» Task statement
Lines before the one containing "red pan [664,335,835,452]" in the records below are to be left out; that line and all after it, through the end, are to be retyped exactly.

---- Recorded data

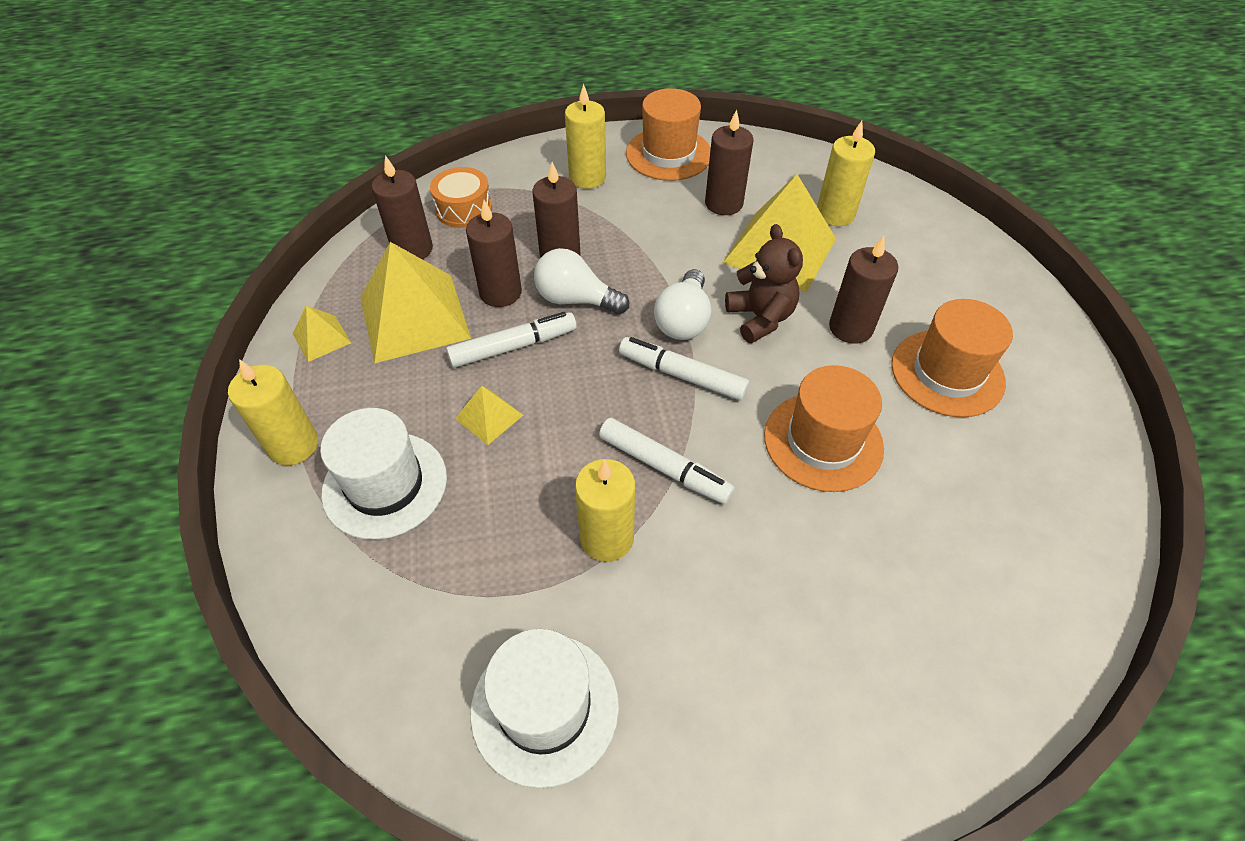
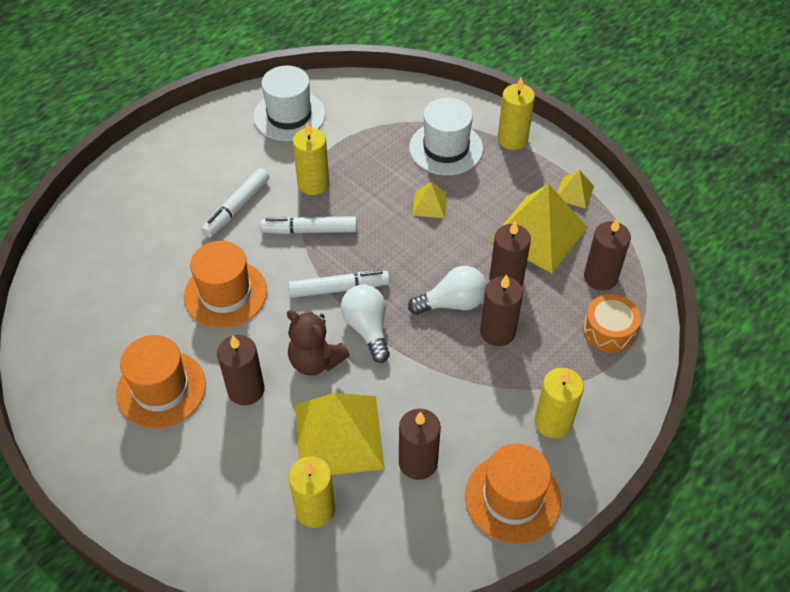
camera: 145 degrees right, 0 degrees up
white marker [446,312,577,368] -> white marker moved to [201,168,269,238]

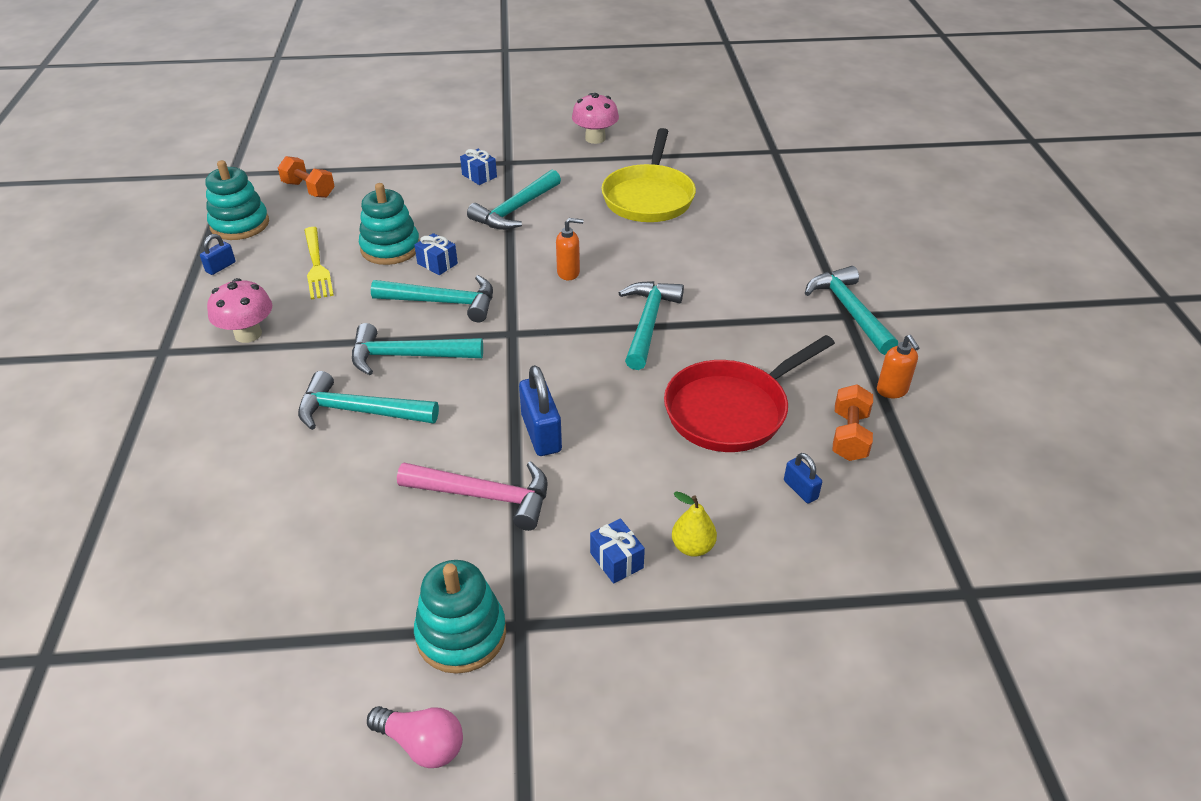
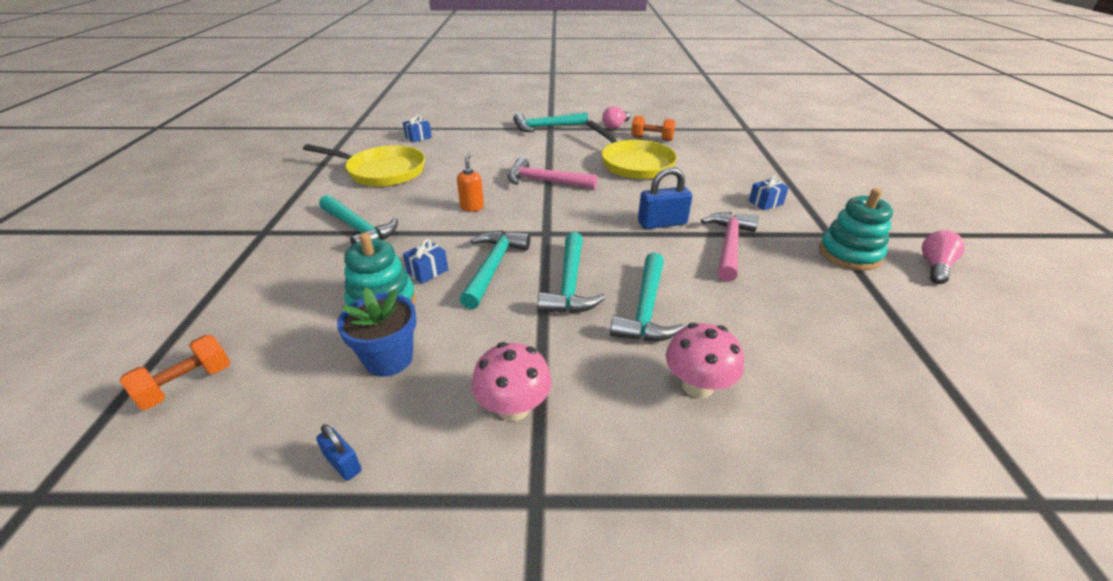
camera: 85 degrees left, 5 degrees down
turquoise stacking toy [206,160,269,240] -> none
yellow fork [304,227,334,300] -> blue flower pot [337,287,417,377]
blue gift [460,149,497,185] -> blue gift moved to [403,115,432,142]
pink mushroom [572,93,619,144] -> pink mushroom moved to [666,323,744,398]
turquoise hammer [619,281,684,370] -> pink hammer [508,157,597,189]
red pan [664,335,835,452] -> yellow pan [586,121,677,179]
yellow pear [672,491,717,557] -> none
blue padlock [784,453,822,504] -> none
orange soap dispenser [877,335,919,398] -> pink light bulb [602,106,630,129]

--------

» Task solution
red pan [664,335,835,452] -> yellow pan [586,121,677,179]
yellow pear [672,491,717,557] -> none
blue padlock [784,453,822,504] -> none
orange soap dispenser [877,335,919,398] -> pink light bulb [602,106,630,129]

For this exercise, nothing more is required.